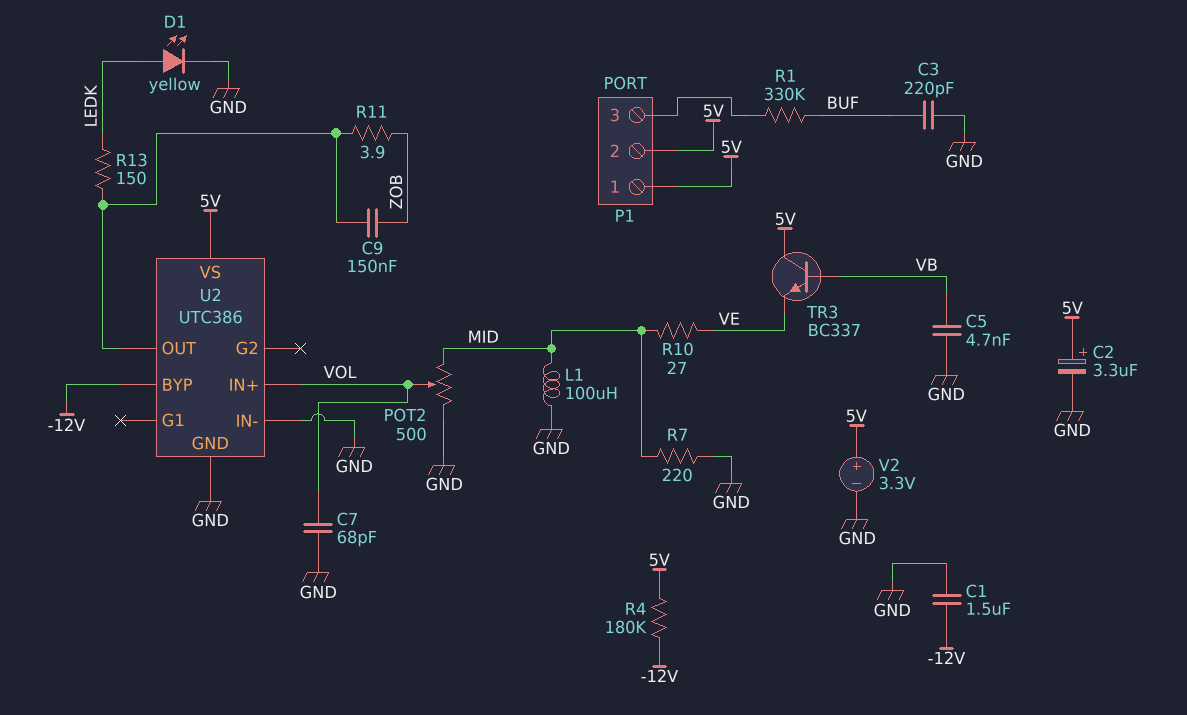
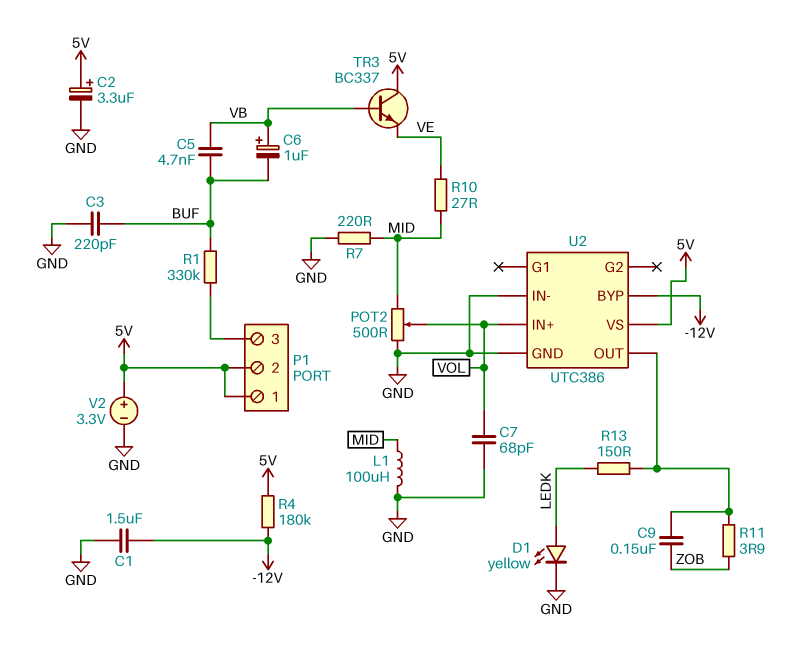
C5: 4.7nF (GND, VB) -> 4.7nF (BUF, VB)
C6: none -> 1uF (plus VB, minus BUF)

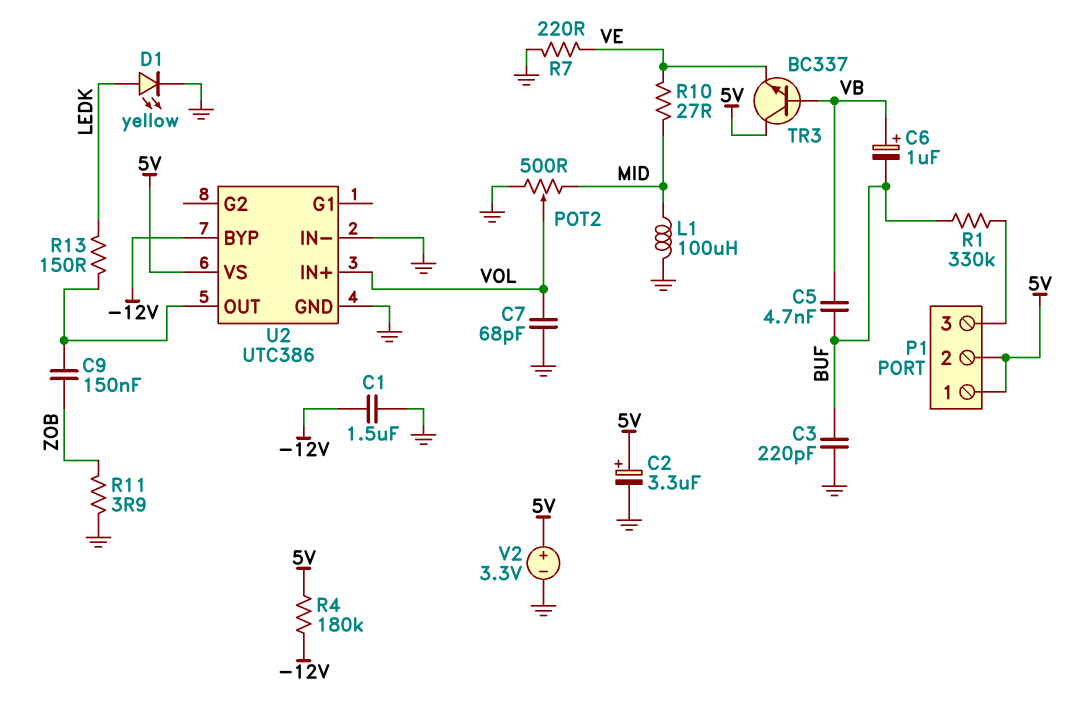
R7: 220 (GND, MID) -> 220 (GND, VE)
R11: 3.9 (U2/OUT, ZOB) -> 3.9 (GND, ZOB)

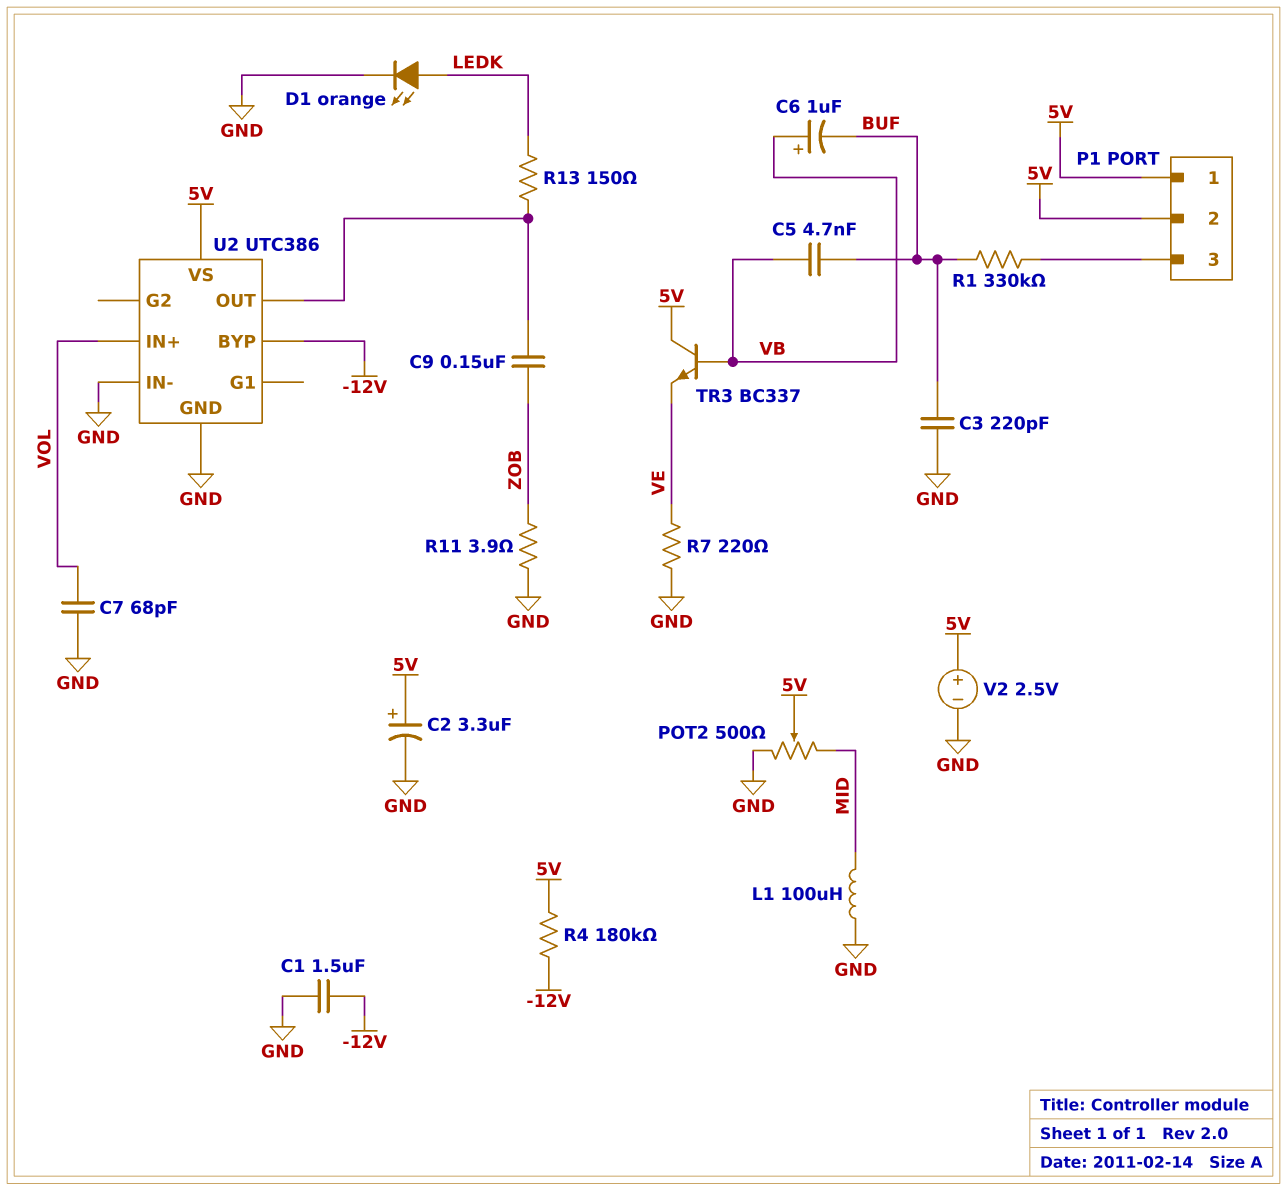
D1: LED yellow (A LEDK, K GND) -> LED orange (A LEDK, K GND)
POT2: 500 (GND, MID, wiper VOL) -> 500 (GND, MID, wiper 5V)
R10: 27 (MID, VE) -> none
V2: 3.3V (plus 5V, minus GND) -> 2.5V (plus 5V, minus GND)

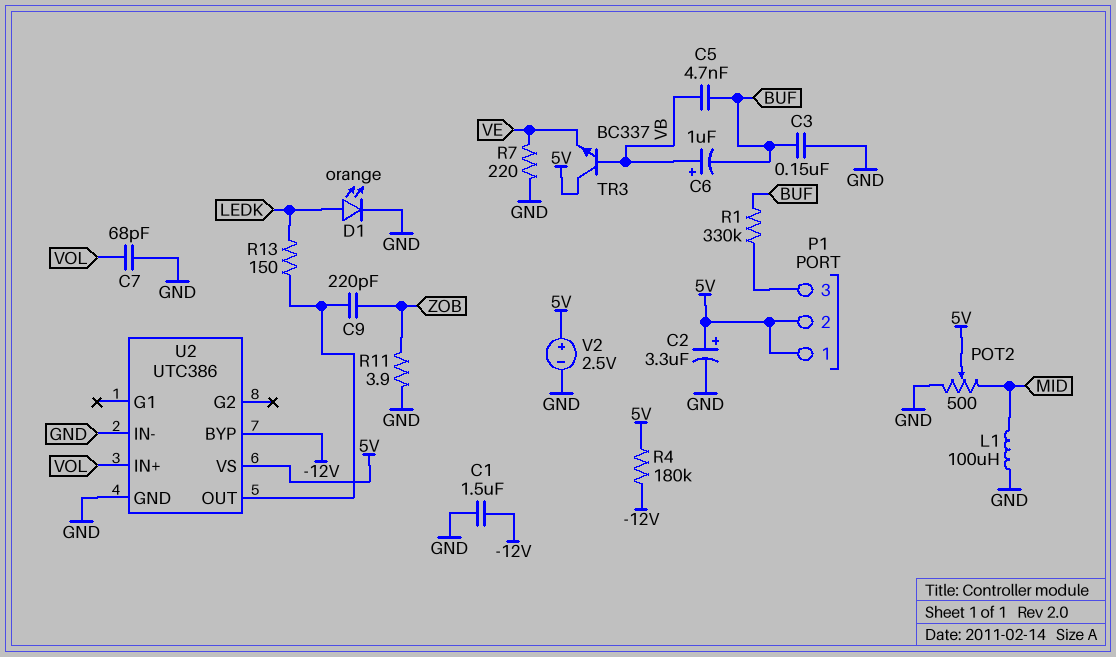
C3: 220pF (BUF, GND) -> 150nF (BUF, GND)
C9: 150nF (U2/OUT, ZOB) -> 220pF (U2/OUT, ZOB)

-------

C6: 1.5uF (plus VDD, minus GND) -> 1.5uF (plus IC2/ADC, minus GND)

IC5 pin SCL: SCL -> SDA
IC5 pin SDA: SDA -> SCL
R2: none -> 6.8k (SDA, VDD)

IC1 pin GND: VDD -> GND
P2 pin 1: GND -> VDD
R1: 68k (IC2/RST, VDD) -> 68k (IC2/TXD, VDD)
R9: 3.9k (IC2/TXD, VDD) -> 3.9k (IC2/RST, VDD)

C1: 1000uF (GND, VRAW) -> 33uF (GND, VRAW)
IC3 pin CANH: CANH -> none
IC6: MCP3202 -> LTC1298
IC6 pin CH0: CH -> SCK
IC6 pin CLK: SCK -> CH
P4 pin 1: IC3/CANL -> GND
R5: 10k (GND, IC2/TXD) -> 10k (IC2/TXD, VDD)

-------

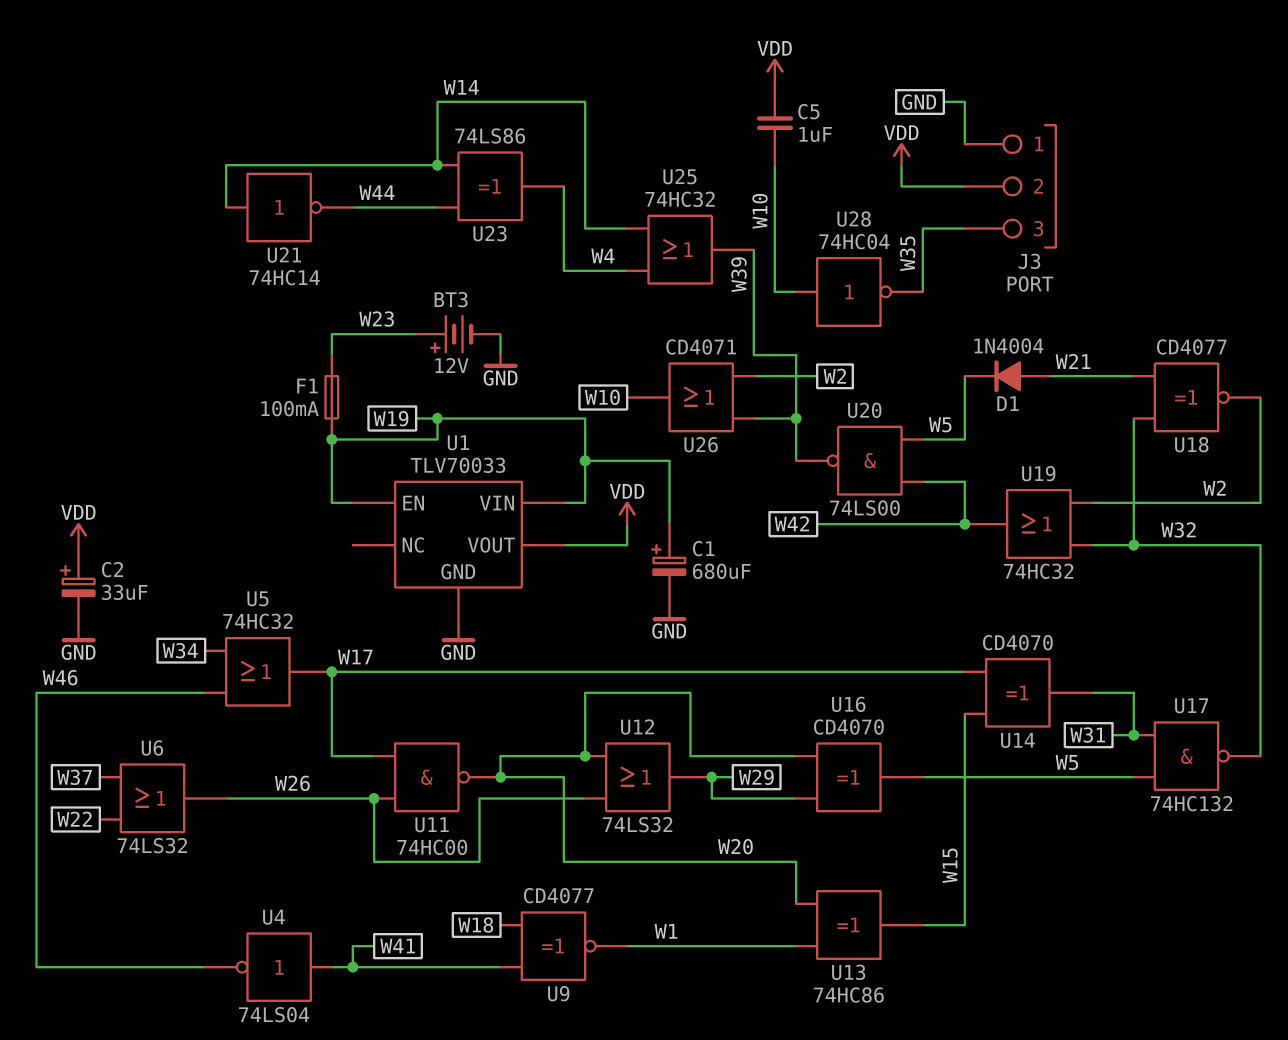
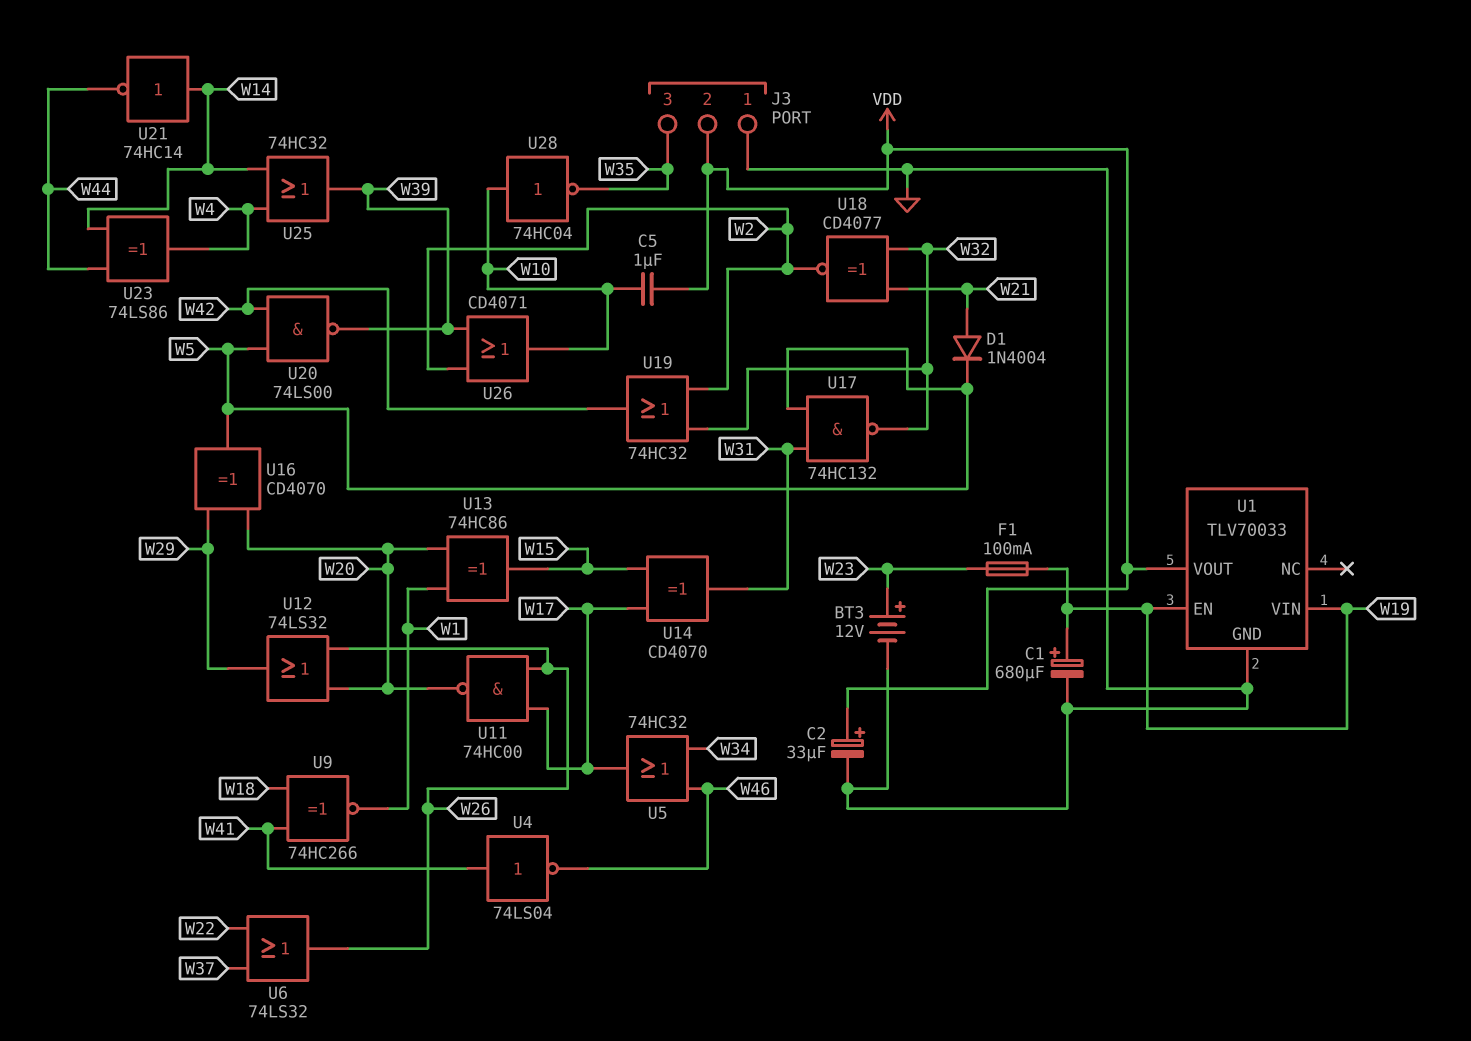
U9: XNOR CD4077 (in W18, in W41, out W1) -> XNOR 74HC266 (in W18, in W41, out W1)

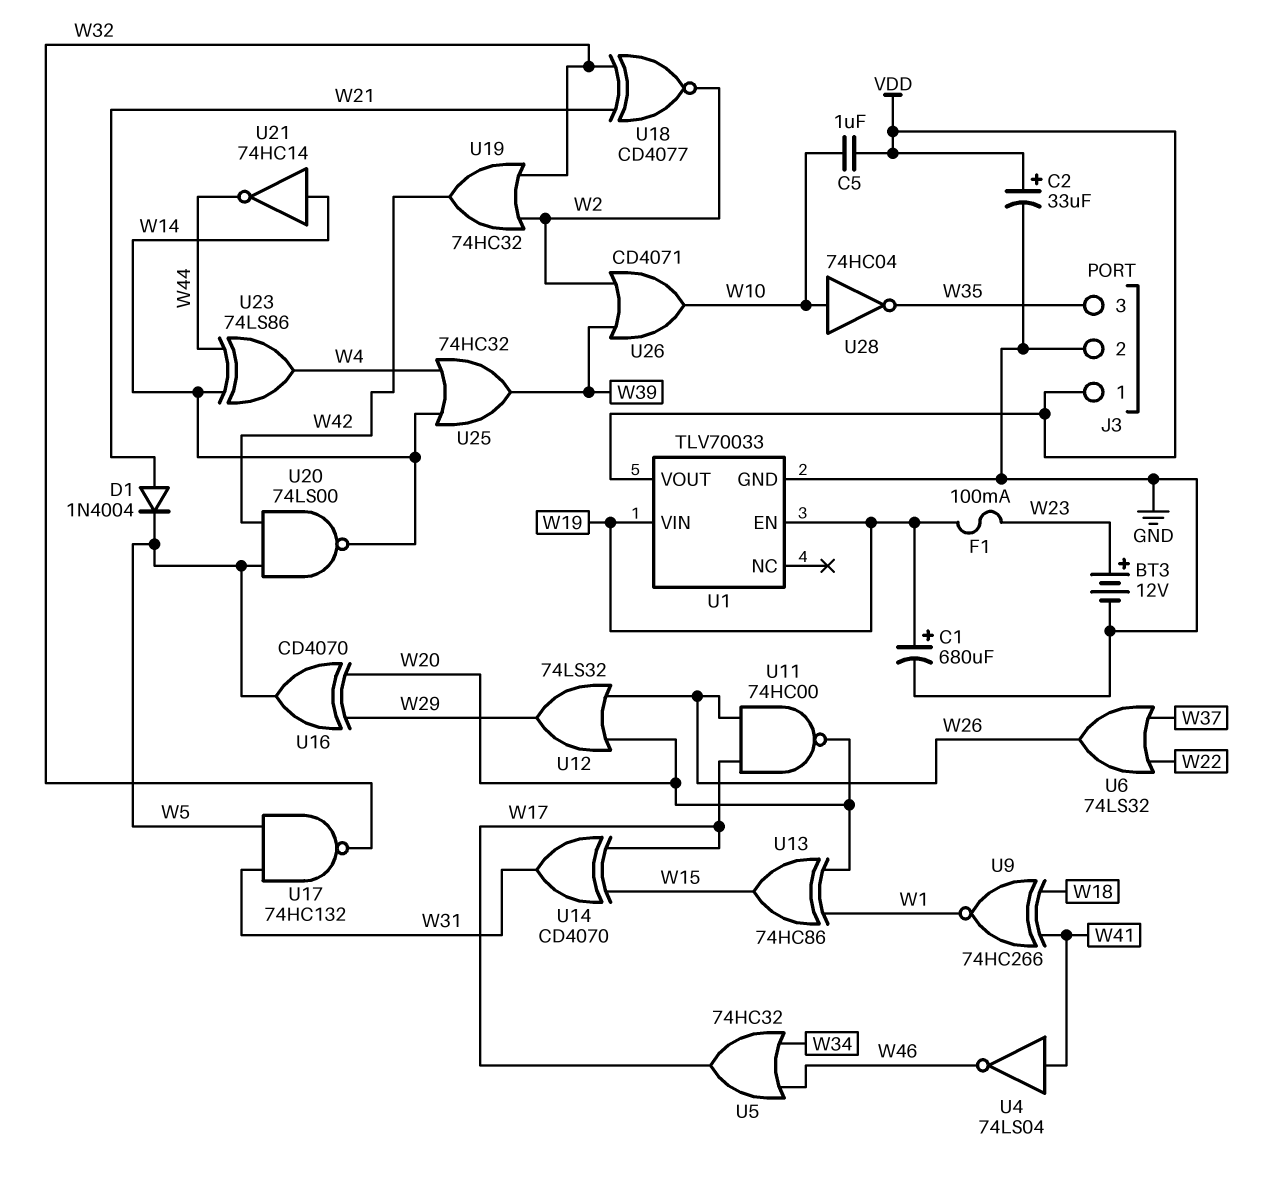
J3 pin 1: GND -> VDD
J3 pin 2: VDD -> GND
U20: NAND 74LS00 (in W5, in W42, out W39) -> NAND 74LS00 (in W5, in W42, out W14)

-------

One stretch of the lines above is wanted, from the line that contains "IC6: MCP3202 -> LTC1298" through the line that contains "R5: 10k (GND, IC2/TXD) -> 10k (IC2/TXD, VDD)". Output it exactly.

IC6: MCP3202 -> LTC1298
IC6 pin CH0: CH -> SCK
IC6 pin CLK: SCK -> CH
P4 pin 1: IC3/CANL -> GND
R5: 10k (GND, IC2/TXD) -> 10k (IC2/TXD, VDD)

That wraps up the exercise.